**Task requirements:** If a line in the data holds "none", copy that line out in full.

Change detection data:
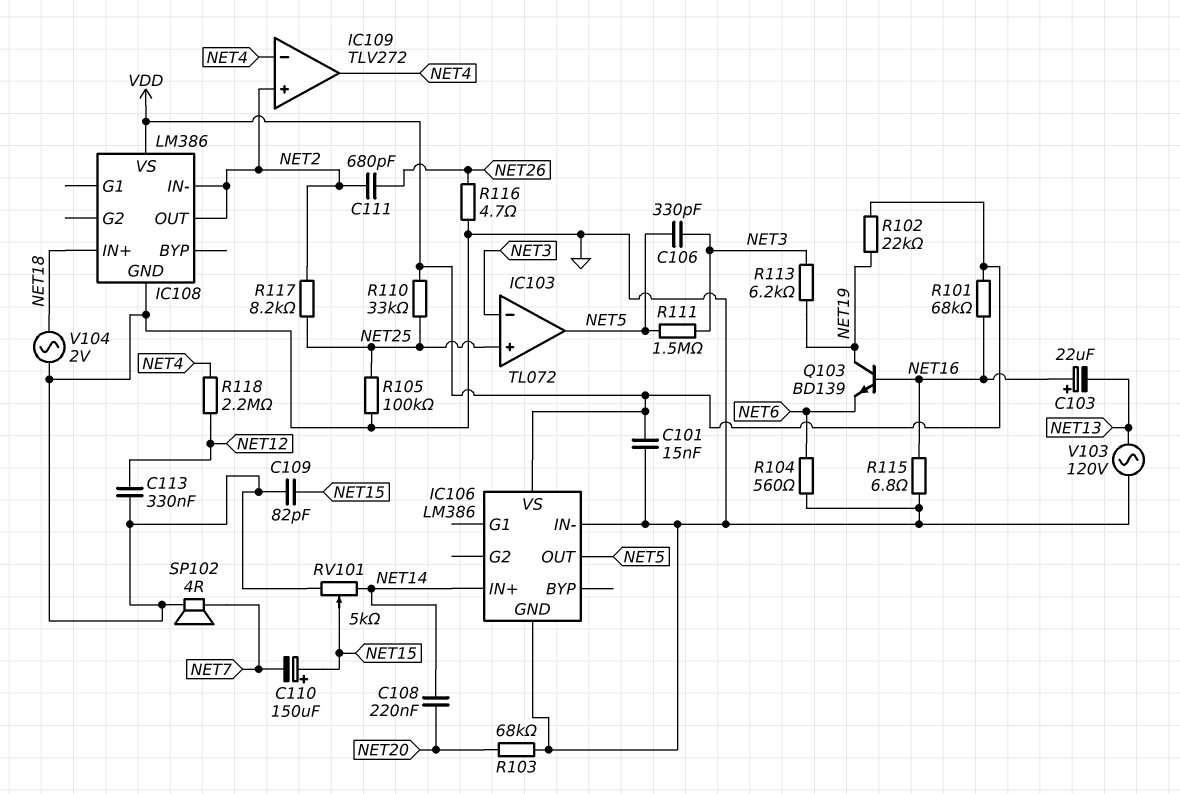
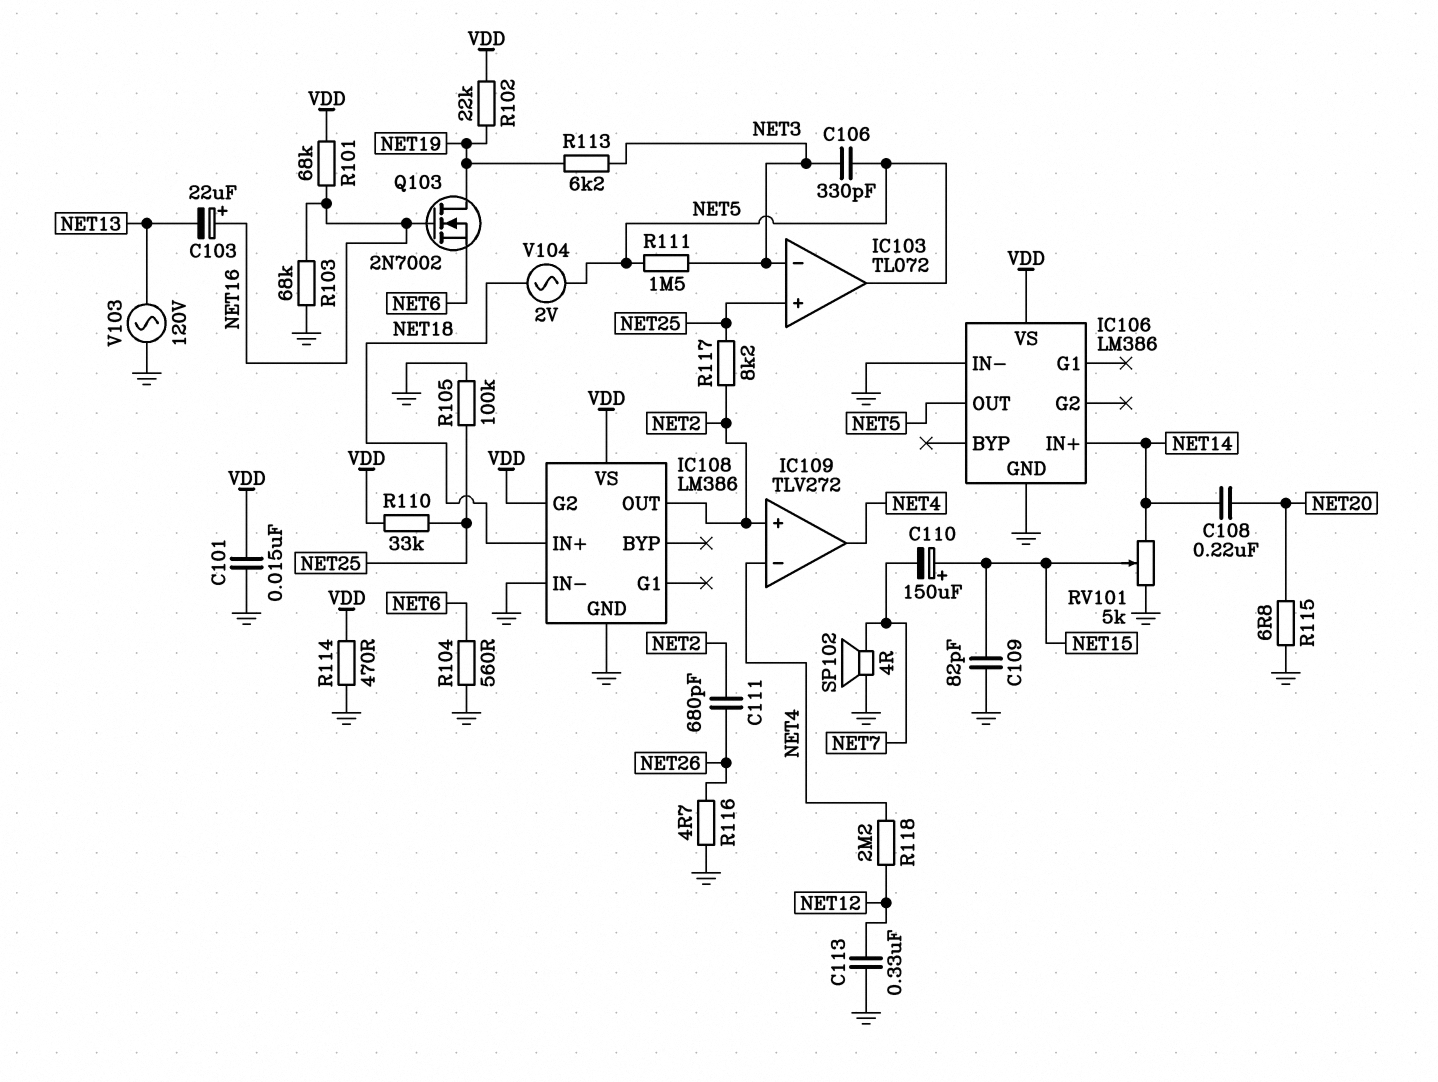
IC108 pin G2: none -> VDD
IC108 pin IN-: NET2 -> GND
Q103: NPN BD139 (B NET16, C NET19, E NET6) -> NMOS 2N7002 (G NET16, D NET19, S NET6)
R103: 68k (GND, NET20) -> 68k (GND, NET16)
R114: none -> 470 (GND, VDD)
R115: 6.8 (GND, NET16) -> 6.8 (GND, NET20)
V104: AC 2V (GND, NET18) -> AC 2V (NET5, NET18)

**Written answer:**
IC108 pin G2: none -> VDD
R114: none -> 470 (GND, VDD)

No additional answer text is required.